Your task: Within the listing below, the lines containing "none" are to be counted. Give the number only.

Data under study:
□ □ □ □ □
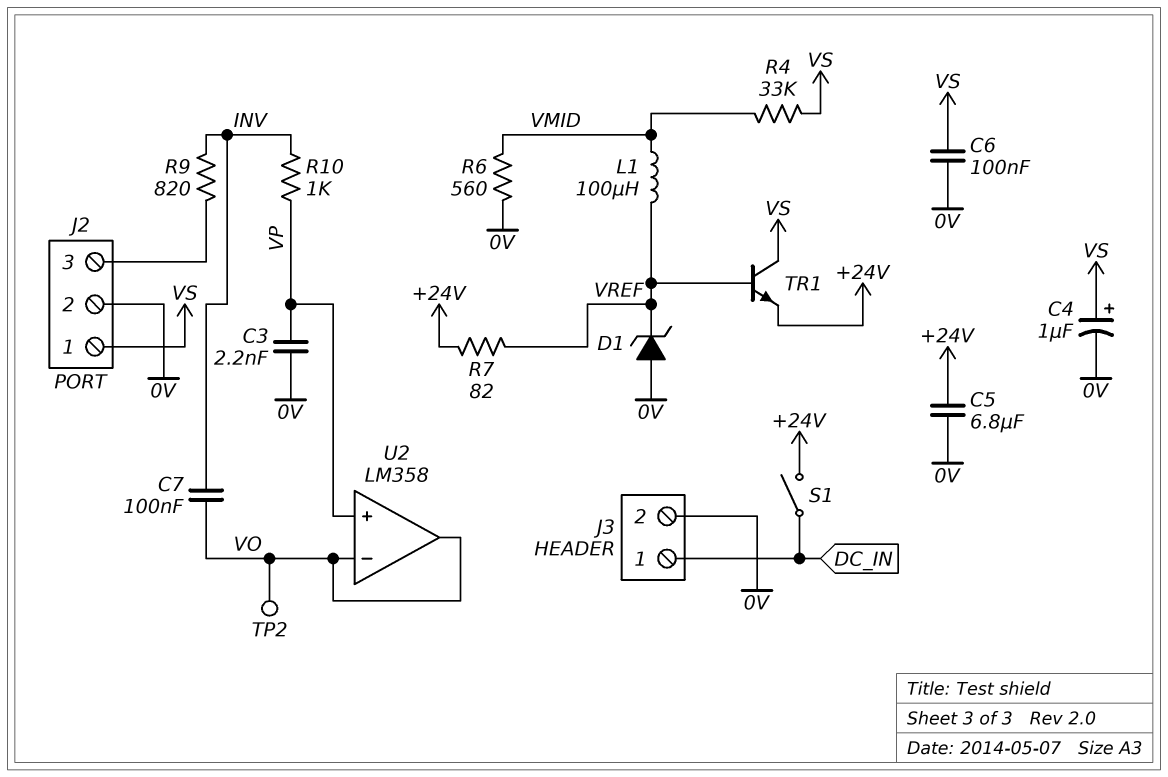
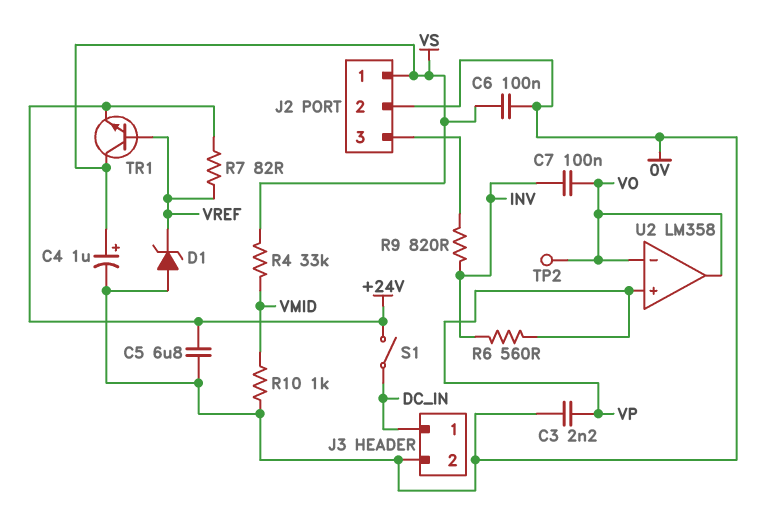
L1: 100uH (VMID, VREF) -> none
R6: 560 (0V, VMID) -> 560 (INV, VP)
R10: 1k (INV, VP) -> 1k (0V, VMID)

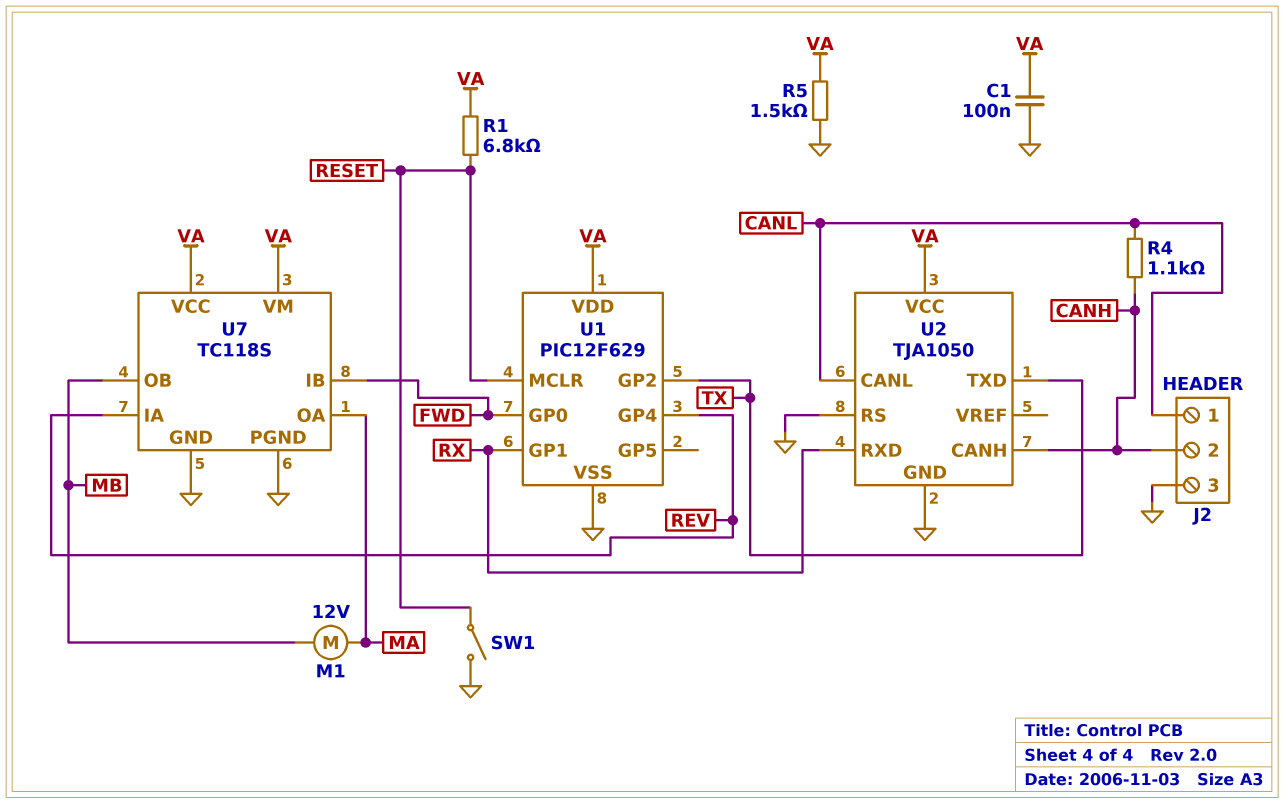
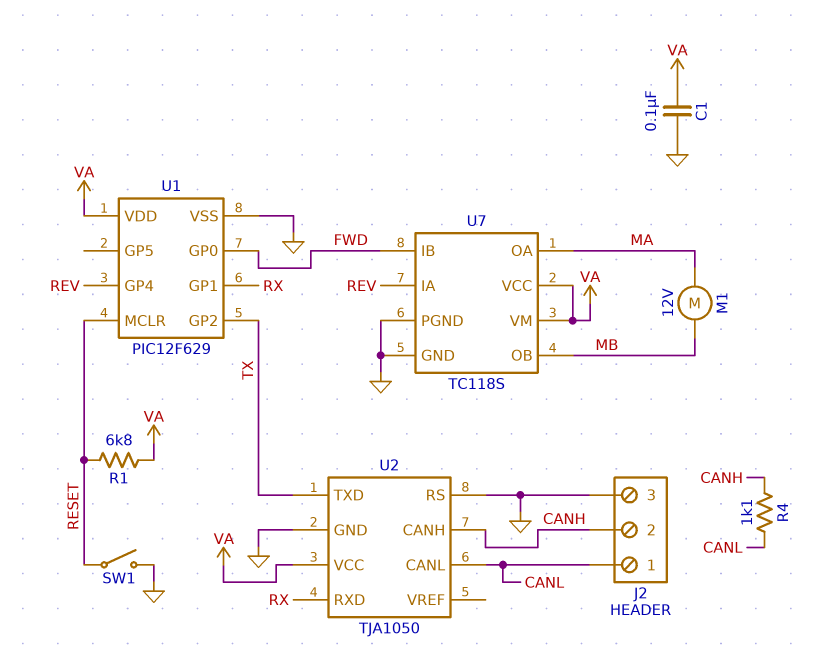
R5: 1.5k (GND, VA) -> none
□ □ □ □ □
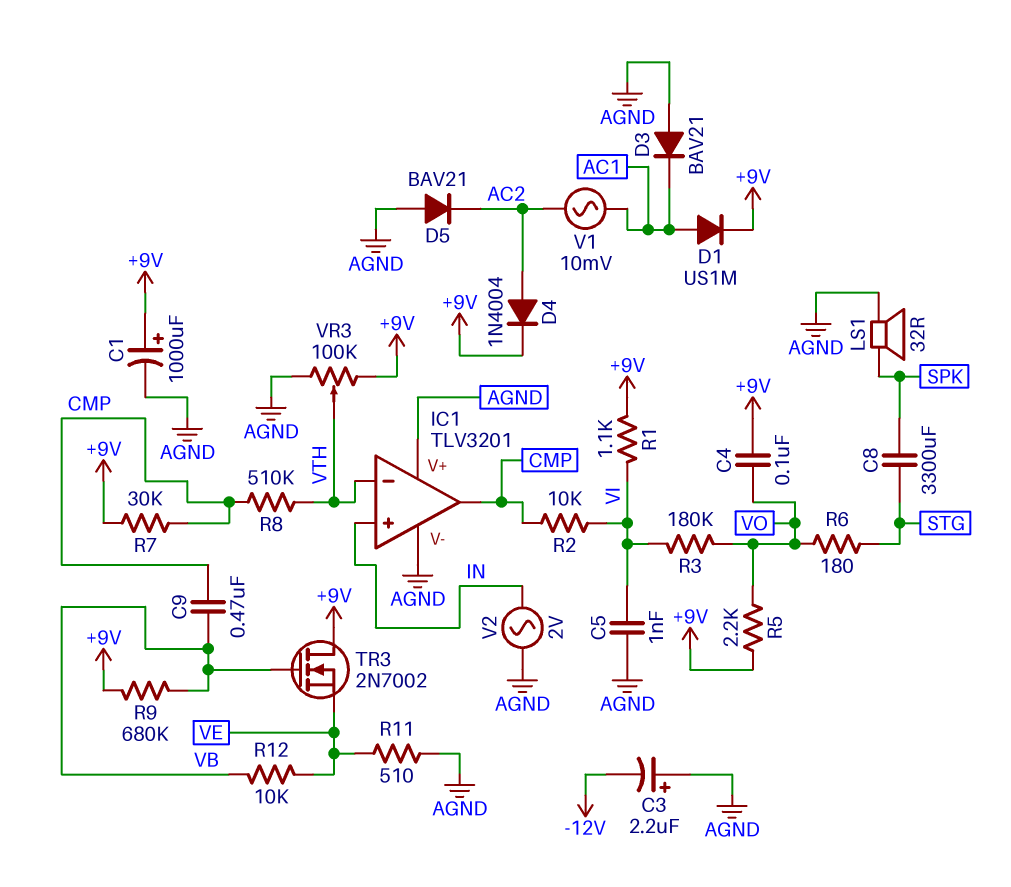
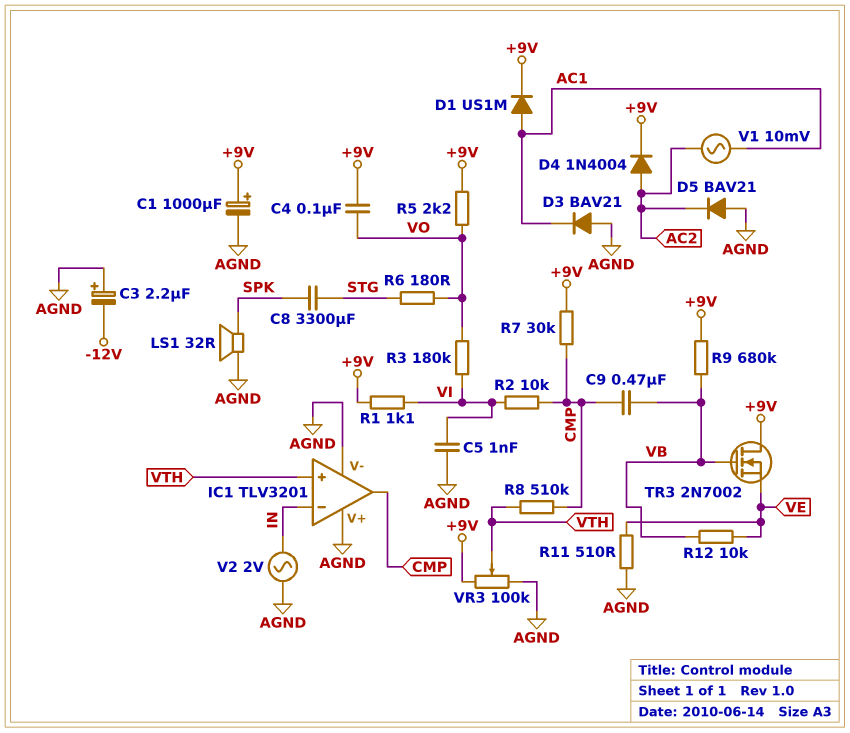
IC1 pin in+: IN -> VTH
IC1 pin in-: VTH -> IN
□ □ □ □ □
Result for this task: 2